## PROBLEM TO SOLVE
In the entries that follow, find the line containing "camera: 10 degrees right, 10 degrees down"; from there, copy every line exactly through the line containing "(662, 299) = (695, 404): blue candle -> none".

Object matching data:
-------
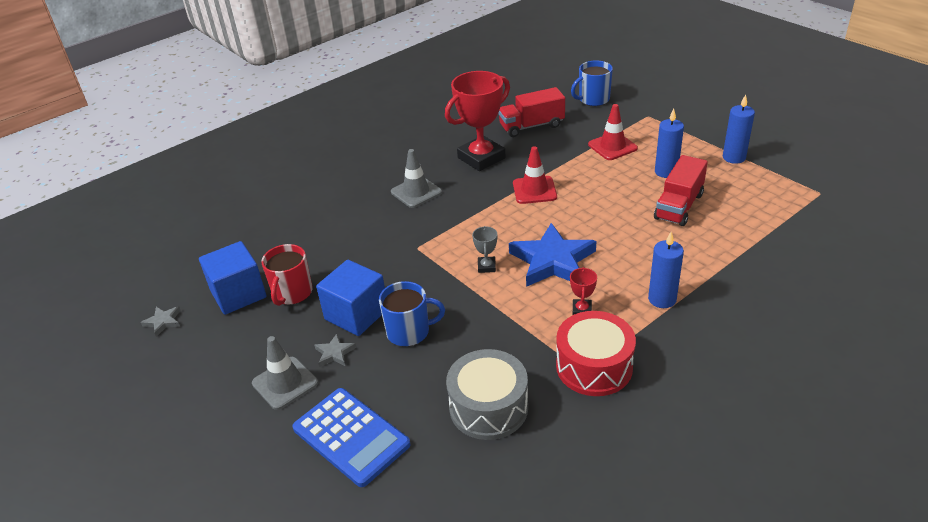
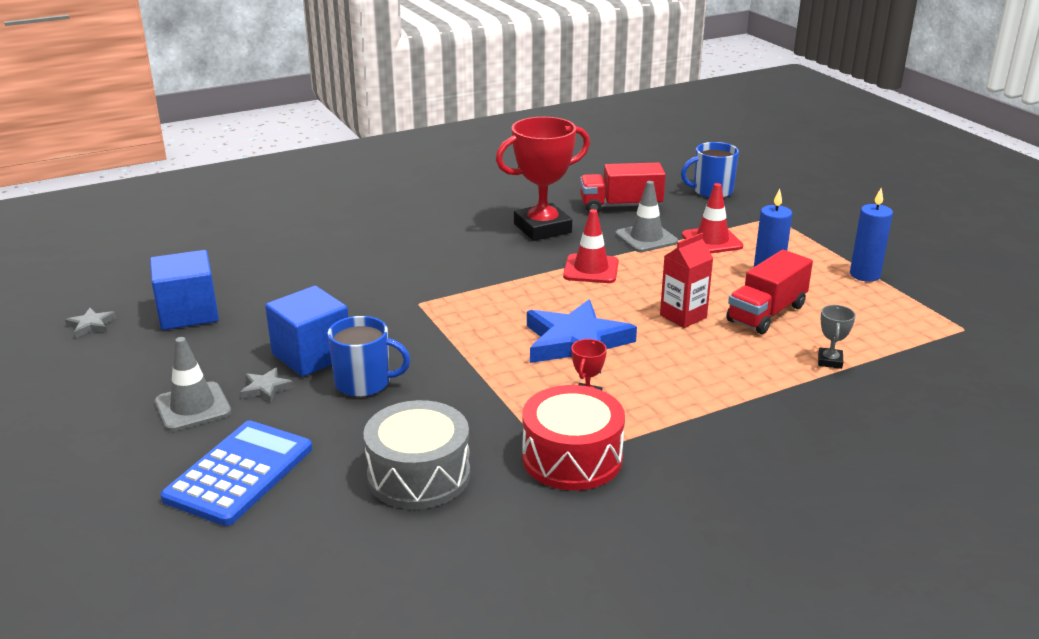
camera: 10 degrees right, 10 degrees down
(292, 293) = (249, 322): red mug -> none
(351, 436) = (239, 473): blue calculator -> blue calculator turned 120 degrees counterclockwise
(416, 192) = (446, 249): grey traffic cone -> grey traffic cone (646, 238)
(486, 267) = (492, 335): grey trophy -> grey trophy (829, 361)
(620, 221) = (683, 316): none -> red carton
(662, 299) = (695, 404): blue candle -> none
-------
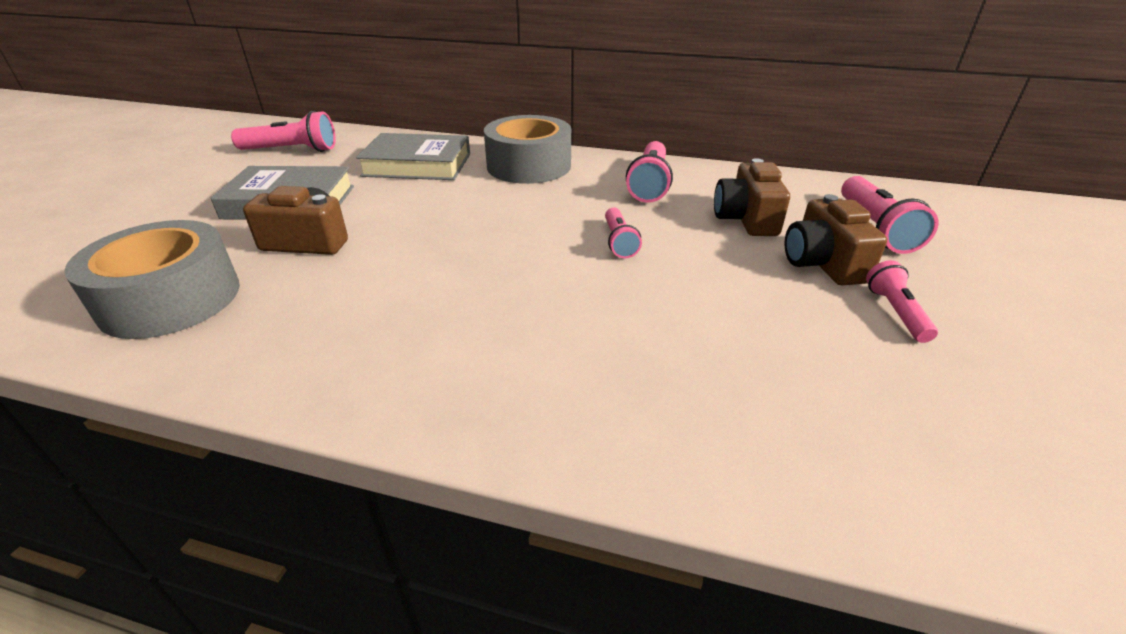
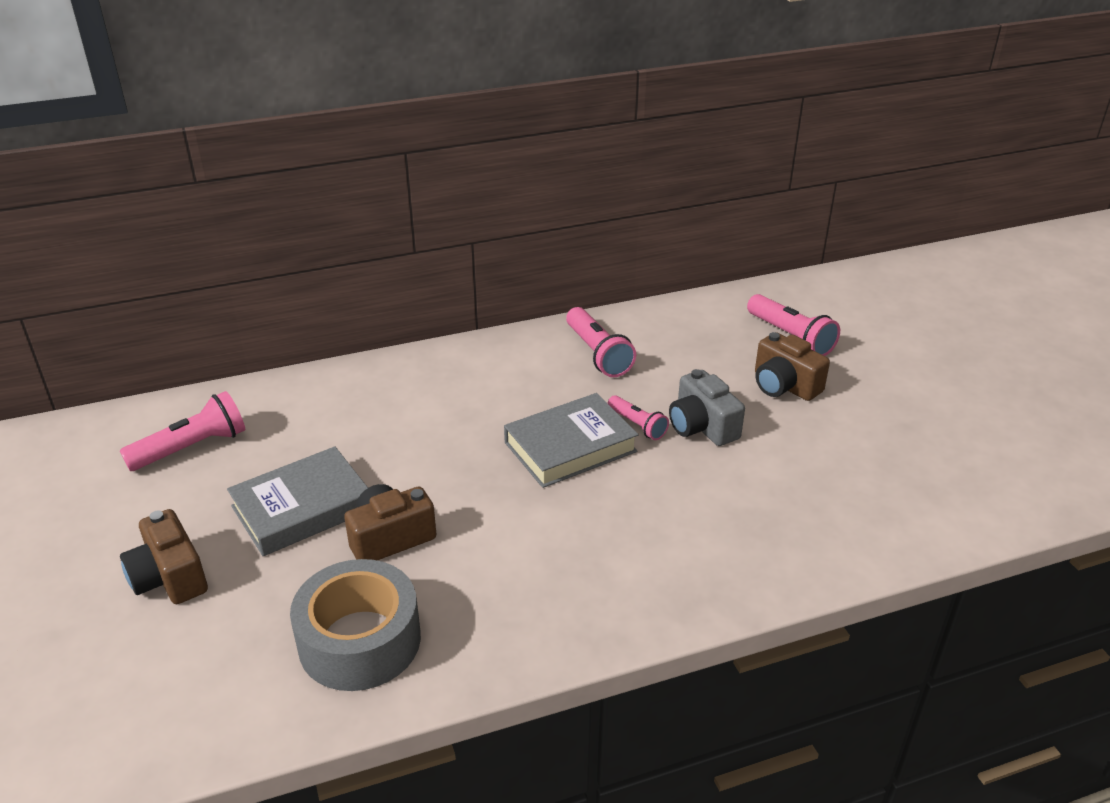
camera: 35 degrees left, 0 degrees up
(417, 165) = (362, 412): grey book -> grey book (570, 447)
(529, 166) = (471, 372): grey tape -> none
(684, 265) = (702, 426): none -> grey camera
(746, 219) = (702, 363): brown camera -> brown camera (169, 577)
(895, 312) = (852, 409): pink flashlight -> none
-------
## WRITTEN ANSWER
camera: 10 degrees right, 10 degrees down
(292, 293) = (249, 322): red mug -> none
(351, 436) = (239, 473): blue calculator -> blue calculator turned 120 degrees counterclockwise
(416, 192) = (446, 249): grey traffic cone -> grey traffic cone (646, 238)
(486, 267) = (492, 335): grey trophy -> grey trophy (829, 361)
(620, 221) = (683, 316): none -> red carton
(662, 299) = (695, 404): blue candle -> none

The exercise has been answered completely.